Count the lines in the records below that contain the string "alto" and give only that number.
═════ DATA ENTRIES ═════
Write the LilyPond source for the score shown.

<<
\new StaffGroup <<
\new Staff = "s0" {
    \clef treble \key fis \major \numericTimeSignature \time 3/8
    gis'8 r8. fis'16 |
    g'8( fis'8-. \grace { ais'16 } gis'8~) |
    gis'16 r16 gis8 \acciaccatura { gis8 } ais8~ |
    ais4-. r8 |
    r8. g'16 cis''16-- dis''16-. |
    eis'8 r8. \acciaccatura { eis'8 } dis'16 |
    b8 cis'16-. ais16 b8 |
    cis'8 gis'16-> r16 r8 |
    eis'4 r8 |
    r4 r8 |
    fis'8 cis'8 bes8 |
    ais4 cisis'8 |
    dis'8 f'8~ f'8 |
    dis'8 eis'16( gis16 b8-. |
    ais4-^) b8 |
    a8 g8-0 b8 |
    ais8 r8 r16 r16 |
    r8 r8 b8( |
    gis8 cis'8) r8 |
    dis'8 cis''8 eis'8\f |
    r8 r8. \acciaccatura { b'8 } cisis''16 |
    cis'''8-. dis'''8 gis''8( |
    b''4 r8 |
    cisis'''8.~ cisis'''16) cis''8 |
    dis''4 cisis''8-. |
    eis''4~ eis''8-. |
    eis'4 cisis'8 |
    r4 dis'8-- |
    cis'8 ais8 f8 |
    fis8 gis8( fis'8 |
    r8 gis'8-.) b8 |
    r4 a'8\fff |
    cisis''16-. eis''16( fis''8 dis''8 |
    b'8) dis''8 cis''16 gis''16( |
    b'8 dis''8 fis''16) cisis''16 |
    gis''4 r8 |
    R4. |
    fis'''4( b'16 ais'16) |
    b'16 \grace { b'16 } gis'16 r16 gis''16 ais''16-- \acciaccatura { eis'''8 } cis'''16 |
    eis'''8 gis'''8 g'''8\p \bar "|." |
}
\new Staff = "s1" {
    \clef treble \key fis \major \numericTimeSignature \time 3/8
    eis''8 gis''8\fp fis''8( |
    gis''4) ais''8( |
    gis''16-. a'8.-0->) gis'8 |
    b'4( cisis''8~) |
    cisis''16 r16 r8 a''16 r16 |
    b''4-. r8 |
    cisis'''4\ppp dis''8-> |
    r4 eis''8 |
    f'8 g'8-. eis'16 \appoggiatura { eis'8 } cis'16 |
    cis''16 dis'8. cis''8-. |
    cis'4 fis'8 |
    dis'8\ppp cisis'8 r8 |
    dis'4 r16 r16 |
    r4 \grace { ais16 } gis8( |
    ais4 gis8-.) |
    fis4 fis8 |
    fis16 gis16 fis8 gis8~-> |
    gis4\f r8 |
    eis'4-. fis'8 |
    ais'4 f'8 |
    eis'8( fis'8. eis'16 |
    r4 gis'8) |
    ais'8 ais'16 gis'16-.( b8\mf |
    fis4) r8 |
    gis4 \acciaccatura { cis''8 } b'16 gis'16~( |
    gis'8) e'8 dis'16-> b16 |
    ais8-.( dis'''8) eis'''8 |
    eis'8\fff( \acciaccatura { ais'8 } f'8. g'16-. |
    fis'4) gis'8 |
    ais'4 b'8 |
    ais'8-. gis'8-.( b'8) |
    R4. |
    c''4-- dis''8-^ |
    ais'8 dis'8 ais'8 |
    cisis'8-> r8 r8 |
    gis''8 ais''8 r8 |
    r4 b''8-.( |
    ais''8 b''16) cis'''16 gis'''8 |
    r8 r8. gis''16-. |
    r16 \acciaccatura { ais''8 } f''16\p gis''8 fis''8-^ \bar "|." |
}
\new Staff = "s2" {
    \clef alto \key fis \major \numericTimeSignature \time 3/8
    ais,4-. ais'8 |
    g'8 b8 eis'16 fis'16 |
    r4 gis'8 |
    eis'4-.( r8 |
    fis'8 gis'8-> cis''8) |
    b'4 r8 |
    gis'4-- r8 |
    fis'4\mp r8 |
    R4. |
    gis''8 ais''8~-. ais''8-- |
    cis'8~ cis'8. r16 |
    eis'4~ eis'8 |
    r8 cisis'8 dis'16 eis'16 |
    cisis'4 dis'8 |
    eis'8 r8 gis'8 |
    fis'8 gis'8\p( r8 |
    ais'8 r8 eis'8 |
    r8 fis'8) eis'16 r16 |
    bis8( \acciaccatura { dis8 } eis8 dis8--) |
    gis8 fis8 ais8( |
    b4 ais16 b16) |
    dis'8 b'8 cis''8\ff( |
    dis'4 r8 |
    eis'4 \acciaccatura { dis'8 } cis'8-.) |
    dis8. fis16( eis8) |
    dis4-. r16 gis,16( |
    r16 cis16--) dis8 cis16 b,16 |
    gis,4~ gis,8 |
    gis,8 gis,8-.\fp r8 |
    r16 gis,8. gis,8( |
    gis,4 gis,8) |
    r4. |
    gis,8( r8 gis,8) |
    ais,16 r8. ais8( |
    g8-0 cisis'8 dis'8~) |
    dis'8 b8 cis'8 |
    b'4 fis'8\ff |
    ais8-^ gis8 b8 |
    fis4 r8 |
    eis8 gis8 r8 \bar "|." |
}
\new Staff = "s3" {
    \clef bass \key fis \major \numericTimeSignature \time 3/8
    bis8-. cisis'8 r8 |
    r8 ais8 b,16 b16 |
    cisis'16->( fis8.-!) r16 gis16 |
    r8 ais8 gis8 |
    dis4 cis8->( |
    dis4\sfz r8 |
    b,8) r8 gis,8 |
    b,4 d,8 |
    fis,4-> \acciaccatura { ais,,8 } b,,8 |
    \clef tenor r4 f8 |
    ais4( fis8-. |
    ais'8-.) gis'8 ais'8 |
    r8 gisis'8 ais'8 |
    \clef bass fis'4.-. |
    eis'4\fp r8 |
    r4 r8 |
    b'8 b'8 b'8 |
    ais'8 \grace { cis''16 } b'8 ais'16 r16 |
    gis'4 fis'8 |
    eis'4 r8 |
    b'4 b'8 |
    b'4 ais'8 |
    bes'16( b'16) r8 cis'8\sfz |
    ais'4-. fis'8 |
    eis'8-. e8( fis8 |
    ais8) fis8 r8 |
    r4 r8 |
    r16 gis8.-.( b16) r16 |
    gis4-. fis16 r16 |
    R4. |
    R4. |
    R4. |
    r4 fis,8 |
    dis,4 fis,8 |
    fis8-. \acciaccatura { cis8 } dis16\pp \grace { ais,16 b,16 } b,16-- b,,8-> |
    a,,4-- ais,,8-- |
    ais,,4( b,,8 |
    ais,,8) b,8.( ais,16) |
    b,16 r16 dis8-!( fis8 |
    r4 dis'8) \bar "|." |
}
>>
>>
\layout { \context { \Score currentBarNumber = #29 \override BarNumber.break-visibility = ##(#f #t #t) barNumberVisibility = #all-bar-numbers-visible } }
═════
═════ DATA ENTRIES ═════
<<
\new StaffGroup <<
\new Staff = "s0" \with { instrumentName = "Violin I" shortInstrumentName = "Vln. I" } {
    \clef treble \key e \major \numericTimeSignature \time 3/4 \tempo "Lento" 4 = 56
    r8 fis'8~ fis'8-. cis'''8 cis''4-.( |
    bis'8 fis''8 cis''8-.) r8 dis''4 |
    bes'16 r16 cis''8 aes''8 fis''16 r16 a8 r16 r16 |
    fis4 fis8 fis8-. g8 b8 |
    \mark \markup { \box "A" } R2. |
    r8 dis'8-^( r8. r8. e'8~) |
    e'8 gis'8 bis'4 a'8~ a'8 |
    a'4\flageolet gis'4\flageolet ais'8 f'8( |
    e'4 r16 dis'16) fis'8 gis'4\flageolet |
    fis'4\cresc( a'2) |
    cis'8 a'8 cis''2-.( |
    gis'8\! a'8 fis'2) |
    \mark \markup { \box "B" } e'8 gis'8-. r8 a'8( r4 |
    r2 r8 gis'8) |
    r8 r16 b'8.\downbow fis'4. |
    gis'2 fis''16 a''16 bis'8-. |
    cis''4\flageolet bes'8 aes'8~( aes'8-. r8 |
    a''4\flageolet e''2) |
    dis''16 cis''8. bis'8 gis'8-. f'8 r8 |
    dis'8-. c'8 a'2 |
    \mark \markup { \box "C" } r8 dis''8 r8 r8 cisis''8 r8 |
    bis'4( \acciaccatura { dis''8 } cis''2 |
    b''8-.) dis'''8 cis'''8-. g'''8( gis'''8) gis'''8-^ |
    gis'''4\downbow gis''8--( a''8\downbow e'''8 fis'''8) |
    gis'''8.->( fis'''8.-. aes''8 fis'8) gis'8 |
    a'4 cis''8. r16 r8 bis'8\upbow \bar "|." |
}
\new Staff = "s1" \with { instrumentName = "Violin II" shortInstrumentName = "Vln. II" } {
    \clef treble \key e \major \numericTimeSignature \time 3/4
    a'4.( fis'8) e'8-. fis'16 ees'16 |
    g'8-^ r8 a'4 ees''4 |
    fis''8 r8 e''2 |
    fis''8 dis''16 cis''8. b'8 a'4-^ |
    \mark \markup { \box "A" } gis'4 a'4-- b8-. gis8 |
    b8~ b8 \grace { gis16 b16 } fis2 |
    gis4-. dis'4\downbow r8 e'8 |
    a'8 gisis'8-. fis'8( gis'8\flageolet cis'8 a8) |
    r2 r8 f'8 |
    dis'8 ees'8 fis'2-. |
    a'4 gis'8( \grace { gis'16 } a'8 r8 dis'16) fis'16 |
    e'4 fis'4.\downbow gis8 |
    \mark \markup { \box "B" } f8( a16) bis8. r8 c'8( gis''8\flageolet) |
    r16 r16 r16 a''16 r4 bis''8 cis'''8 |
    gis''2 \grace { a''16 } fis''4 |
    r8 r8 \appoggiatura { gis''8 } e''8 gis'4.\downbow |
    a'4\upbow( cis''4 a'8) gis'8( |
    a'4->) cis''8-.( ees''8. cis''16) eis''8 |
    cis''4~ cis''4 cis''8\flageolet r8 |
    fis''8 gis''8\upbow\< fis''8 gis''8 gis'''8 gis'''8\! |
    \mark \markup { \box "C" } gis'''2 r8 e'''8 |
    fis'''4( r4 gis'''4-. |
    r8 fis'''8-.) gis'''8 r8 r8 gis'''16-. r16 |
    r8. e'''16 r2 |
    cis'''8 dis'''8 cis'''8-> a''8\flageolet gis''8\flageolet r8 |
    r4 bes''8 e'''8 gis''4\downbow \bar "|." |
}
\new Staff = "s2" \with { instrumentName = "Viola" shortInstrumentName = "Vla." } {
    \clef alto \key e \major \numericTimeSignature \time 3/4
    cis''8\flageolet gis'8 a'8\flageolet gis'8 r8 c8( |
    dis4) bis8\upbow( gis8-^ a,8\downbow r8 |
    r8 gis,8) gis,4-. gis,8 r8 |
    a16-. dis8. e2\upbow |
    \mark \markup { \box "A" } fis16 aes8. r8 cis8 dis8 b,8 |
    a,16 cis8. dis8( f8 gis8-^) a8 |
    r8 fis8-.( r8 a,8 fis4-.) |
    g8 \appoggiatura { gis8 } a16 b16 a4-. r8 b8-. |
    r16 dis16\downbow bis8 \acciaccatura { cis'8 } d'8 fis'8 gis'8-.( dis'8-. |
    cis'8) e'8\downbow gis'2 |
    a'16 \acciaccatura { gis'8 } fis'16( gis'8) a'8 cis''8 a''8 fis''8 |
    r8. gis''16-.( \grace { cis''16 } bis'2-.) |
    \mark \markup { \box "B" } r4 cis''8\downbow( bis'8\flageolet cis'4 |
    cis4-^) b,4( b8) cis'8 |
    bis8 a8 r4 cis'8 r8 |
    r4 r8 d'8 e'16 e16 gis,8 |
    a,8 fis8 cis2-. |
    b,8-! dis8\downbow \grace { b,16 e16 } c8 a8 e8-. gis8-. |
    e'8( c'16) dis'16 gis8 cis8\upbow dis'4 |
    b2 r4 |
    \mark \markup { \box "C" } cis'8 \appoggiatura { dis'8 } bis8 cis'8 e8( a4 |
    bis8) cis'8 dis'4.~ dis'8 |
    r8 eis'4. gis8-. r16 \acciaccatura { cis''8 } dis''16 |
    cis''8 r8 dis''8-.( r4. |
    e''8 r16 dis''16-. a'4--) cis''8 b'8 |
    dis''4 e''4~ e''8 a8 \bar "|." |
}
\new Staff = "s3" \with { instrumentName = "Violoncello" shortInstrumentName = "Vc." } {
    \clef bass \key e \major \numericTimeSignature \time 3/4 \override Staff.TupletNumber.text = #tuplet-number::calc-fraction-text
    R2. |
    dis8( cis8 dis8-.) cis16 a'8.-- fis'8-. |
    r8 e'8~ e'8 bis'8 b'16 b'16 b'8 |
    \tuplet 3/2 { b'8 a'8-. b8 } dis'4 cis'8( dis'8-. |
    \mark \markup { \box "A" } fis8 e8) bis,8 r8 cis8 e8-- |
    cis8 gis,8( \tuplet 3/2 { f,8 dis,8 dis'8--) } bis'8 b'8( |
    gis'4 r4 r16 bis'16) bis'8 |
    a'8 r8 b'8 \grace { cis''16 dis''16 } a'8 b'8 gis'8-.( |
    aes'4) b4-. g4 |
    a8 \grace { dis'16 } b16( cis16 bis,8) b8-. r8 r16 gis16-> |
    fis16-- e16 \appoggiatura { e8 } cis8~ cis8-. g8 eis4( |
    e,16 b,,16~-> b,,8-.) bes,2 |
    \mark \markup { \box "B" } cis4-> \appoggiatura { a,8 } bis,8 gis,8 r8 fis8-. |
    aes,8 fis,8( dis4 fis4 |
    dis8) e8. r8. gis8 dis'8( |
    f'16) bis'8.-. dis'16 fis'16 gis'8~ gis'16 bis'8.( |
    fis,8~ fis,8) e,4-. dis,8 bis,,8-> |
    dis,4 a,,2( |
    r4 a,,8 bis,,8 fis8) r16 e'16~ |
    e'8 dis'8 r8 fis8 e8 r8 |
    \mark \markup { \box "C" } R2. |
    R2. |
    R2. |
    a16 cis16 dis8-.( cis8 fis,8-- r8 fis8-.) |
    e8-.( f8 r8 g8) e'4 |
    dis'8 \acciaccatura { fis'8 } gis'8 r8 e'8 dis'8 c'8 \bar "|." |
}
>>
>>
═════
§ WORKED SOLUTION
2